----- SUPPLIED DATA

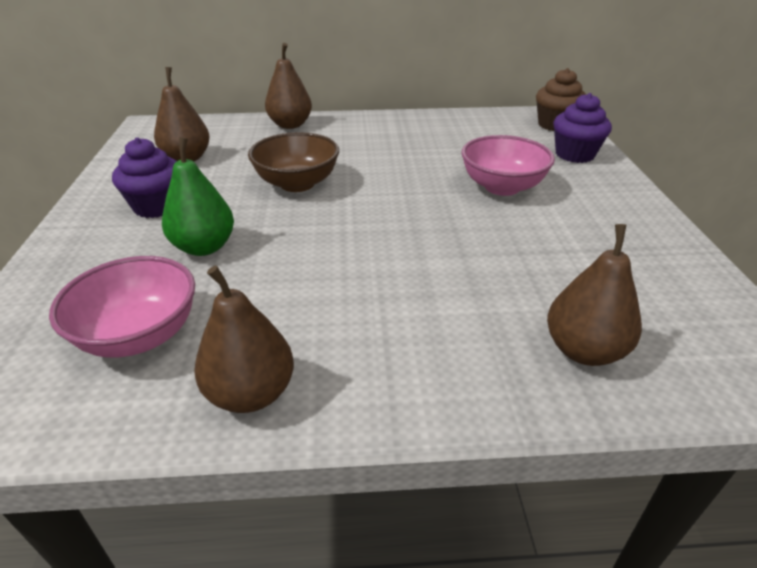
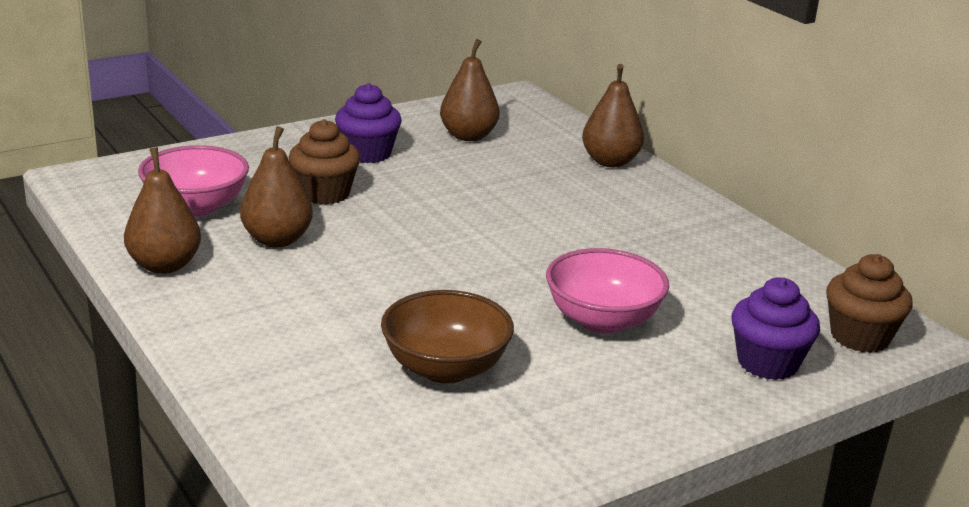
camera: 60 degrees right, 10 degrees down
(204, 247) = (324, 193): green pear -> brown cupcake
(297, 183) = (477, 202): brown bowl -> brown bowl (445, 368)
(584, 350) = (316, 405): brown pear -> brown pear (277, 240)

----------

### [DESCRIPTION OF THE TASK]
Repeat each line, unchanged, from the line that contains "(297, 183) = (477, 202): brown" to the end of the listing above.

### [TASK OUTPUT]
(297, 183) = (477, 202): brown bowl -> brown bowl (445, 368)
(584, 350) = (316, 405): brown pear -> brown pear (277, 240)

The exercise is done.